BEGIN MATERIAL SUPPLIED

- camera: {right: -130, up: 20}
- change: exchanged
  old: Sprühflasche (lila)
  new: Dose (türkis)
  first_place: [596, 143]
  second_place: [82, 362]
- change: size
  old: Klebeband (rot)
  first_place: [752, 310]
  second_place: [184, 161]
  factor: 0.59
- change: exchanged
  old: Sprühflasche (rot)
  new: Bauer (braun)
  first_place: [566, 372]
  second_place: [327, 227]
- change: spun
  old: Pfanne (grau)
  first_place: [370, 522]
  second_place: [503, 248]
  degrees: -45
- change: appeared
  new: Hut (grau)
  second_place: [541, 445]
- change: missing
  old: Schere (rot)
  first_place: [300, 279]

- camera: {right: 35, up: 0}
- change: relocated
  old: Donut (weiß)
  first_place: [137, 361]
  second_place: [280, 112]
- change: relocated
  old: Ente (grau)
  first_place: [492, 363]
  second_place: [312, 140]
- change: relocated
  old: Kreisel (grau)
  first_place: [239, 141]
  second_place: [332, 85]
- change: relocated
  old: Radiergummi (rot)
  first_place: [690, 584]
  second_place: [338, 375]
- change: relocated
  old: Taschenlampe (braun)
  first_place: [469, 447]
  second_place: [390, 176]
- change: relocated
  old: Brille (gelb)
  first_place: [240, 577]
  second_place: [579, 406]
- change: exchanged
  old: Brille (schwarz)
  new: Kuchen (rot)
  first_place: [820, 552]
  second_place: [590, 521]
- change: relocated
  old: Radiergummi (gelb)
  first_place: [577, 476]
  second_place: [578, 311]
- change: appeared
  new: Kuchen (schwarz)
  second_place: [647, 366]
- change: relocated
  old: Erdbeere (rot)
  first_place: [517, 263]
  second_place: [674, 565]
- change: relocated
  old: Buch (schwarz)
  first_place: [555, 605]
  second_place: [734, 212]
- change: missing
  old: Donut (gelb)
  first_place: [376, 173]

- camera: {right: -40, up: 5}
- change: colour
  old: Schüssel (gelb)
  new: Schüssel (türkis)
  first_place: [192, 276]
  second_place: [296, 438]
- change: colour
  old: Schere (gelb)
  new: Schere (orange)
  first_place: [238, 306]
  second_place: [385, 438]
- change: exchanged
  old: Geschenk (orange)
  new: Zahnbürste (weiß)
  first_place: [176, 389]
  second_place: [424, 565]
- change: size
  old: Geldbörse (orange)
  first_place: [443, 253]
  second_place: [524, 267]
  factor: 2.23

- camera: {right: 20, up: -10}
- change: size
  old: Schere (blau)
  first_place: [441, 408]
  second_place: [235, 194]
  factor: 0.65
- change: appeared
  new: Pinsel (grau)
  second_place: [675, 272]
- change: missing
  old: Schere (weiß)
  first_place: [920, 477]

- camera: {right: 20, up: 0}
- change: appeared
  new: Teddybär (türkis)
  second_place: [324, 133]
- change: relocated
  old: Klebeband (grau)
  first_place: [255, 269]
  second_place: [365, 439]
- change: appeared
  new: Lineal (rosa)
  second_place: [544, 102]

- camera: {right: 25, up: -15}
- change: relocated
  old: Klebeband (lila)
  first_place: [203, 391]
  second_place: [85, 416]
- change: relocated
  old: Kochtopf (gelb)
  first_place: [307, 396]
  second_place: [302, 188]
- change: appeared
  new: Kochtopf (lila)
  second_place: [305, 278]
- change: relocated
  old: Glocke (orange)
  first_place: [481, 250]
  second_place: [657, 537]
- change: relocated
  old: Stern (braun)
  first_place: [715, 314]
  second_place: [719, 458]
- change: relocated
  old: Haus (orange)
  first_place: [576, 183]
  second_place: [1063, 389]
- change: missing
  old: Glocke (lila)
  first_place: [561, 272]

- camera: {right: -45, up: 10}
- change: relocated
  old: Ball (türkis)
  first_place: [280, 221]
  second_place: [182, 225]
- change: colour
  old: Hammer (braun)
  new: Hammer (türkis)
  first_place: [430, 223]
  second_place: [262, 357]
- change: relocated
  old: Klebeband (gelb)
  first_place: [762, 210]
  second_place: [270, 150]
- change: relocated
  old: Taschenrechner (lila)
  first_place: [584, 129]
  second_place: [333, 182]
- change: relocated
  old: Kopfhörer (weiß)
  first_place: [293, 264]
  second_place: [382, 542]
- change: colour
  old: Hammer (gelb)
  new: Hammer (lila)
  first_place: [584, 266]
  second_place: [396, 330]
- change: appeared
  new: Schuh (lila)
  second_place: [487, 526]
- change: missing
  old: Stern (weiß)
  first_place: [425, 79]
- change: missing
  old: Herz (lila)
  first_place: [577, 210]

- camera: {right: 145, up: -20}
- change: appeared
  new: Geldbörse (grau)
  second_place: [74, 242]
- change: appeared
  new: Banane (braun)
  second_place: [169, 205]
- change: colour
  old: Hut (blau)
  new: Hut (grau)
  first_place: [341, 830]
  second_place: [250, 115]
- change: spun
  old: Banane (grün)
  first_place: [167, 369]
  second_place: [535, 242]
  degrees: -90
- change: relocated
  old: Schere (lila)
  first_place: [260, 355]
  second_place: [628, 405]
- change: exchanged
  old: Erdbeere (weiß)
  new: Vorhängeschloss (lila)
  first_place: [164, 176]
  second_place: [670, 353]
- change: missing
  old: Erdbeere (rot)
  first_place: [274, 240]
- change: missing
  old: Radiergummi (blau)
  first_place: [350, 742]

END MATERIAL SUPPLIED

PROBLEM REQUIREMENTS
Run a filter over the data above and keep each line that contains the word "Sprühflasche".

RESULT
  old: Sprühflasche (lila)
  old: Sprühflasche (rot)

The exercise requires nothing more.